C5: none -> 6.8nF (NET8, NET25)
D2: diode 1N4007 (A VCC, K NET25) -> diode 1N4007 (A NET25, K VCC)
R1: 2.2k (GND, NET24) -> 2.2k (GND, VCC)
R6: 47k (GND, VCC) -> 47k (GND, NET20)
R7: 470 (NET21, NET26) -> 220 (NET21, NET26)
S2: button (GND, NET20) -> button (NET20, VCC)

==

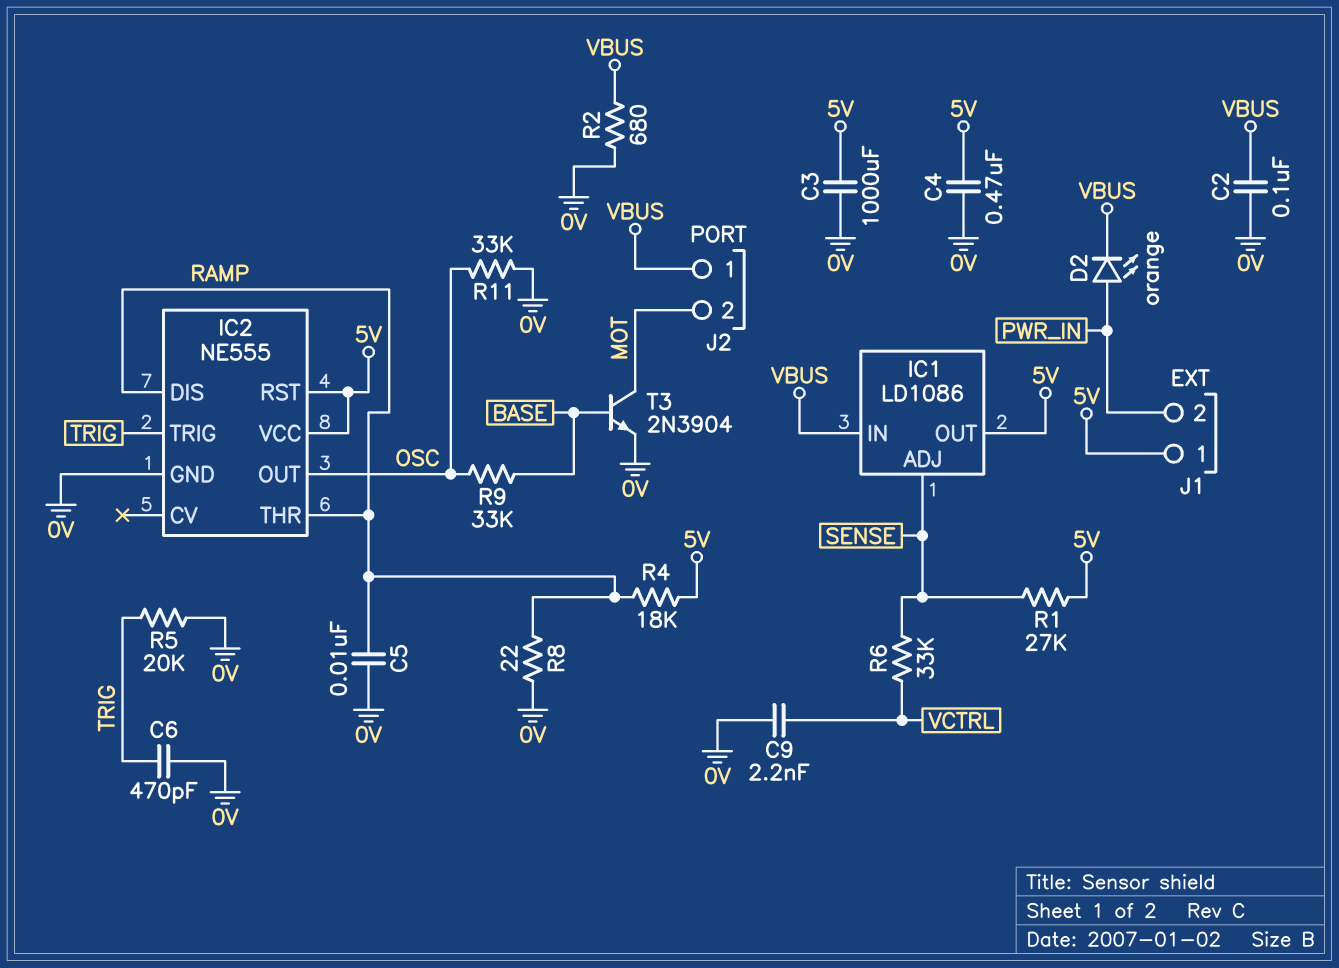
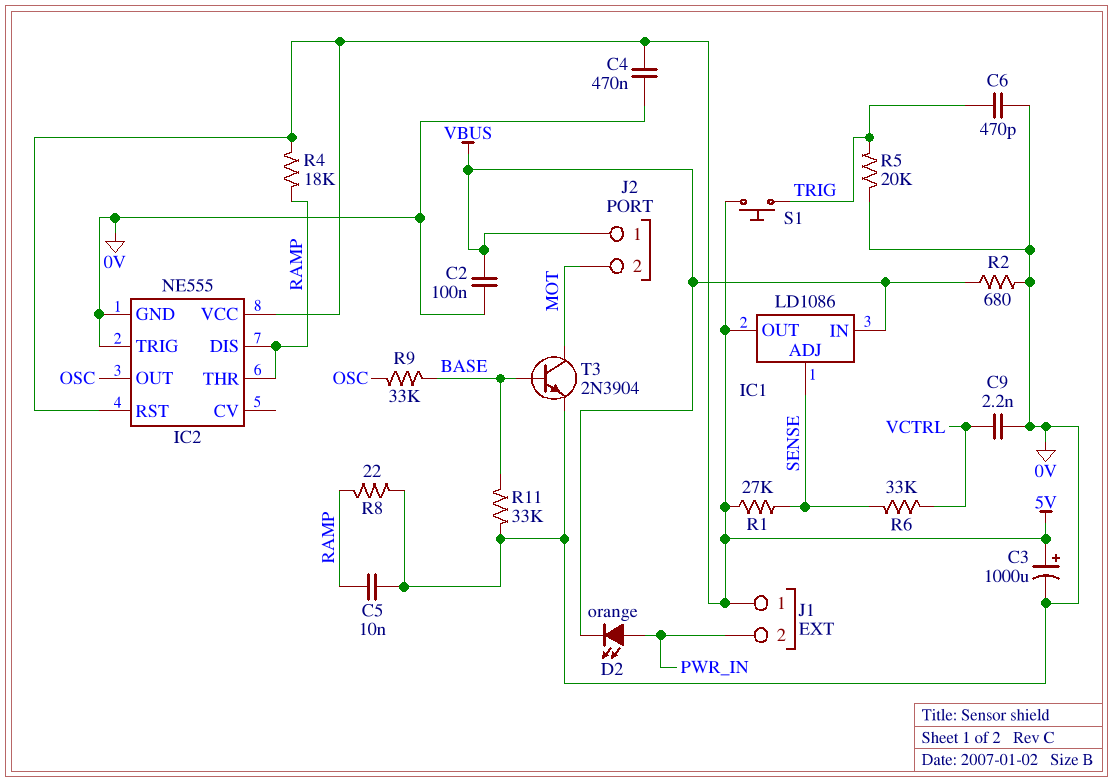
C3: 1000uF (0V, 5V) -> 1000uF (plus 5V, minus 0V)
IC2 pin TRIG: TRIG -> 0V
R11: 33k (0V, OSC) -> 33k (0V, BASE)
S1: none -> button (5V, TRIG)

WHAT TO WORK ON. When you reach the line containing "C5: none -> 6.8nF (NET8, NET25)" in the data above, start copying exactly, and stop after the line containing "S2: button (GND, NET20)".

YOUR RESPONSE.
C5: none -> 6.8nF (NET8, NET25)
D2: diode 1N4007 (A VCC, K NET25) -> diode 1N4007 (A NET25, K VCC)
R1: 2.2k (GND, NET24) -> 2.2k (GND, VCC)
R6: 47k (GND, VCC) -> 47k (GND, NET20)
R7: 470 (NET21, NET26) -> 220 (NET21, NET26)
S2: button (GND, NET20) -> button (NET20, VCC)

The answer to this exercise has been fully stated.